Material for the task below:
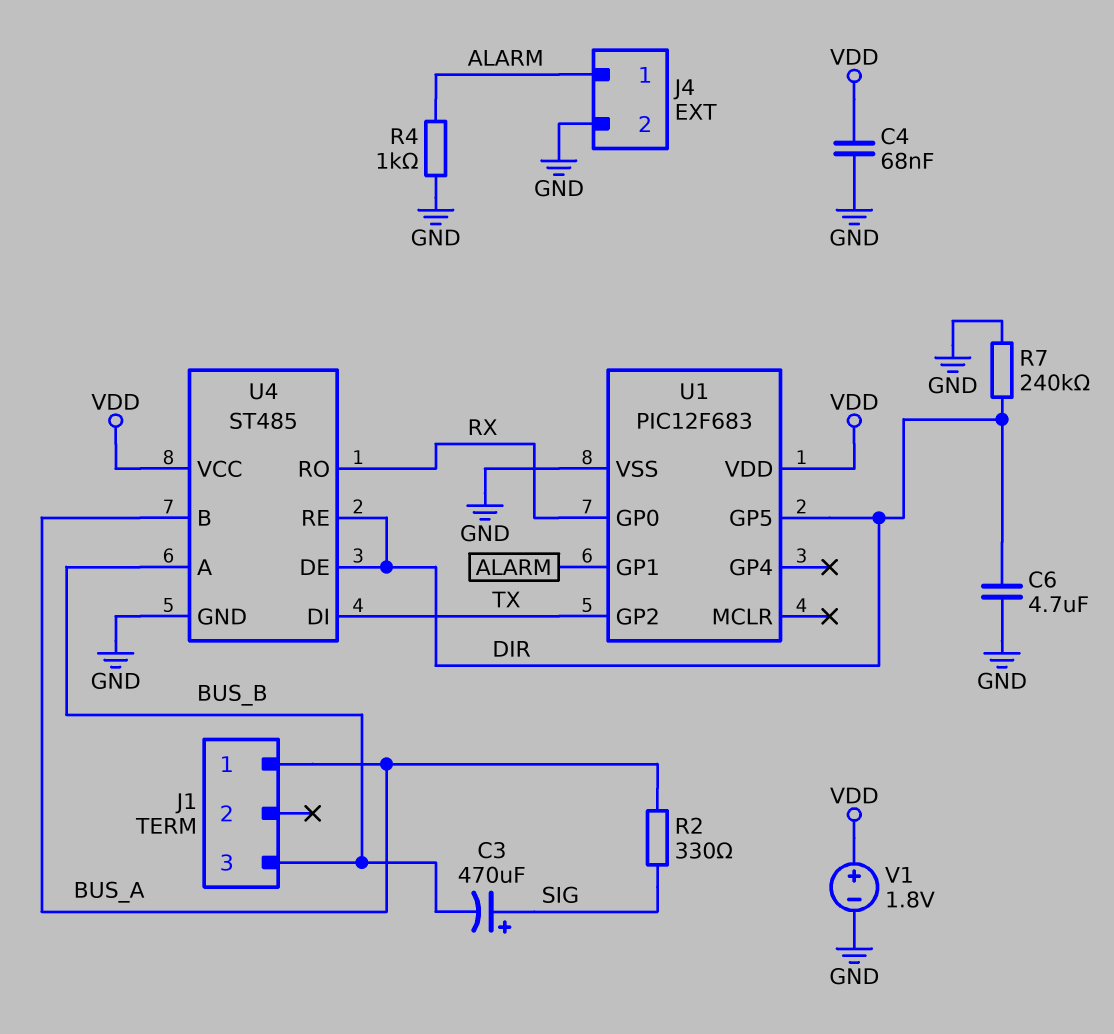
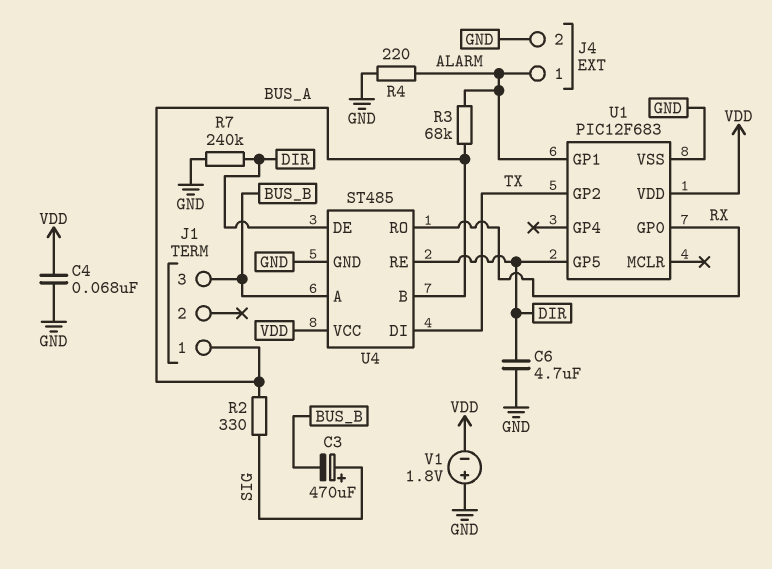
R3: none -> 68k (ALARM, BUS_A)
R4: 1k (ALARM, GND) -> 220 (ALARM, GND)
V1: 1.8V (plus VDD, minus GND) -> 1.8V (plus GND, minus VDD)

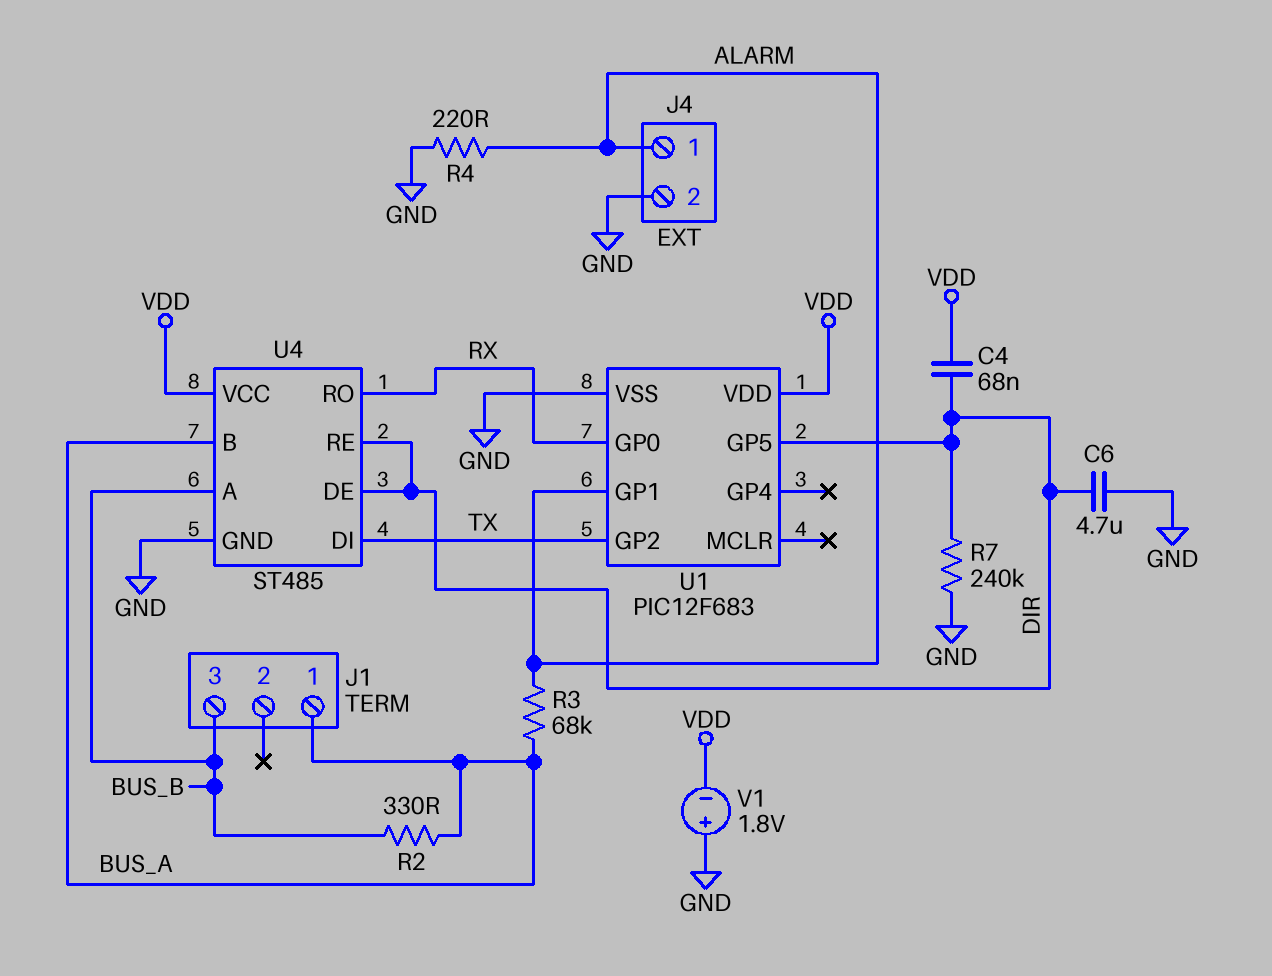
C3: 470uF (plus SIG, minus BUS_B) -> none
C4: 68nF (GND, VDD) -> 68nF (DIR, VDD)
R2: 330 (BUS_A, SIG) -> 330 (BUS_A, BUS_B)

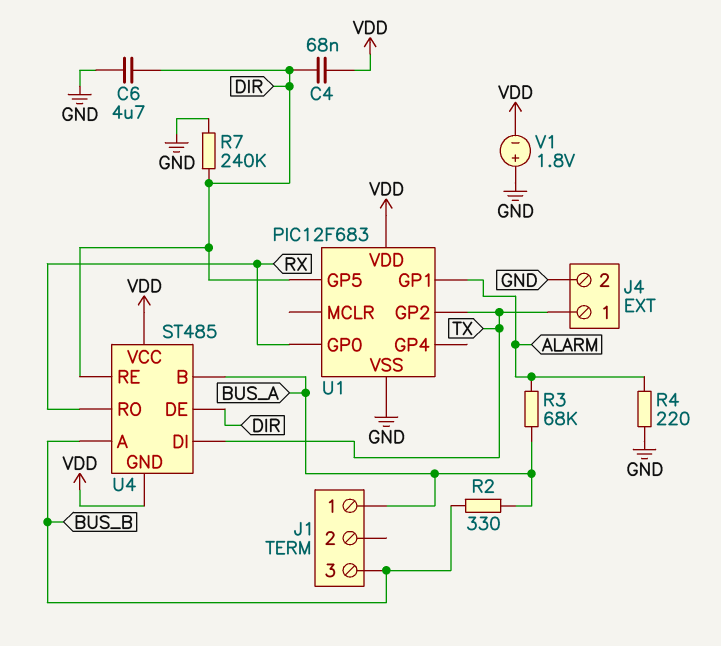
J4 pin 1: ALARM -> TX
U4 pin GND: GND -> VDD

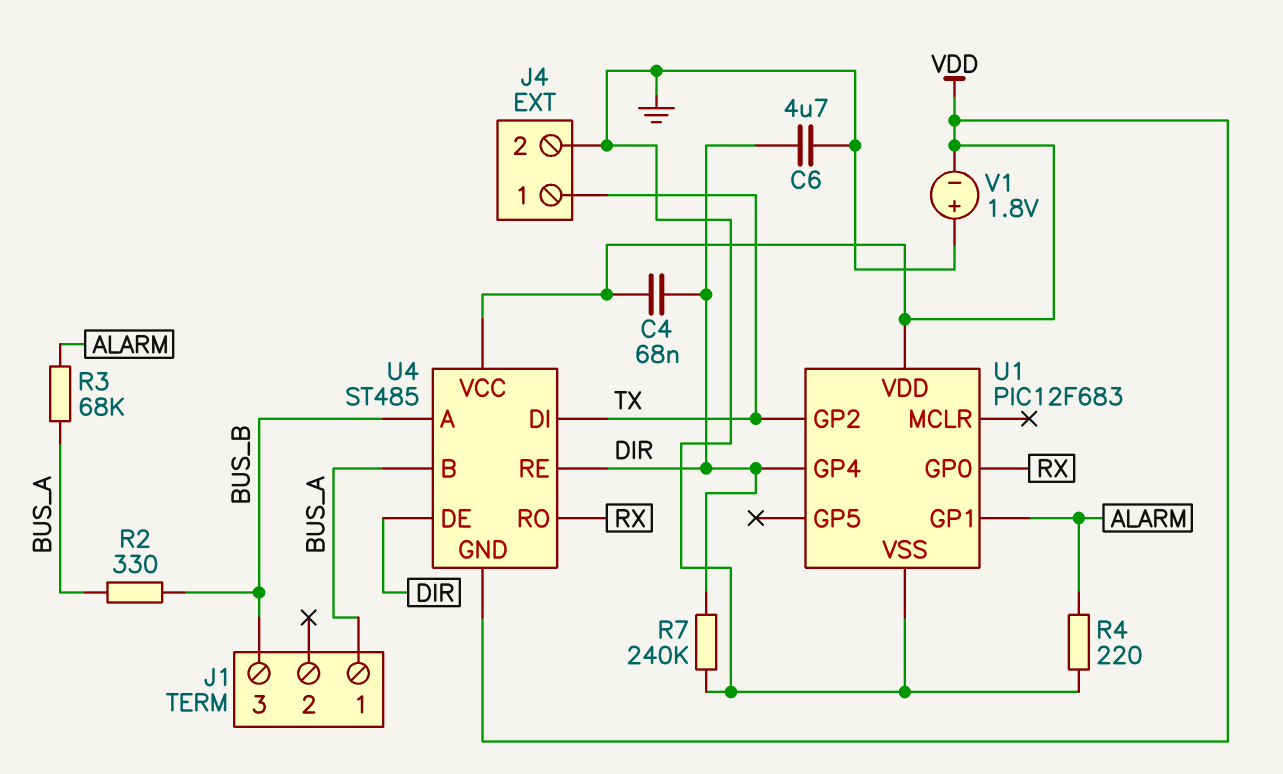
U1 pin GP4: none -> DIR
U1 pin GP5: DIR -> none

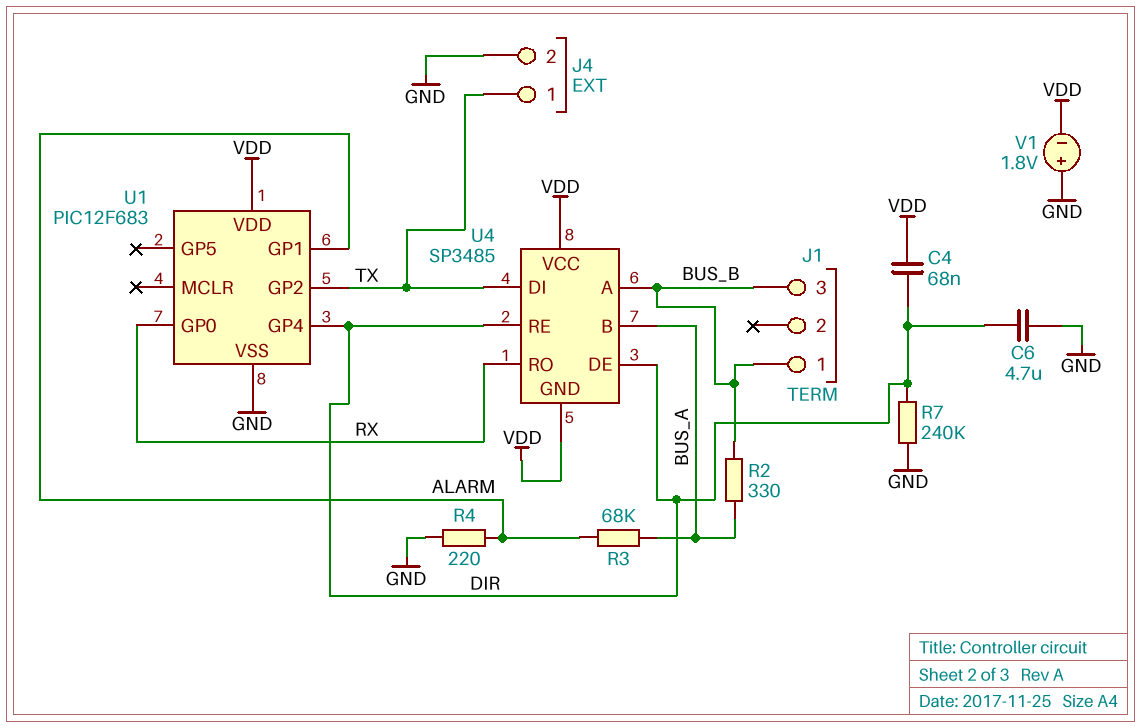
J1 pin 1: BUS_A -> BUS_B
U4: ST485 -> SP3485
End of Material for the task.
# Task instructions
Starting at the line that contains "C3: 470uF (plus SIG, minus BUS_B) -> none", restate each line verbatim through the final line of the listing, skipping all pictures.

# Answer for the task
C3: 470uF (plus SIG, minus BUS_B) -> none
C4: 68nF (GND, VDD) -> 68nF (DIR, VDD)
R2: 330 (BUS_A, SIG) -> 330 (BUS_A, BUS_B)

J4 pin 1: ALARM -> TX
U4 pin GND: GND -> VDD

U1 pin GP4: none -> DIR
U1 pin GP5: DIR -> none

J1 pin 1: BUS_A -> BUS_B
U4: ST485 -> SP3485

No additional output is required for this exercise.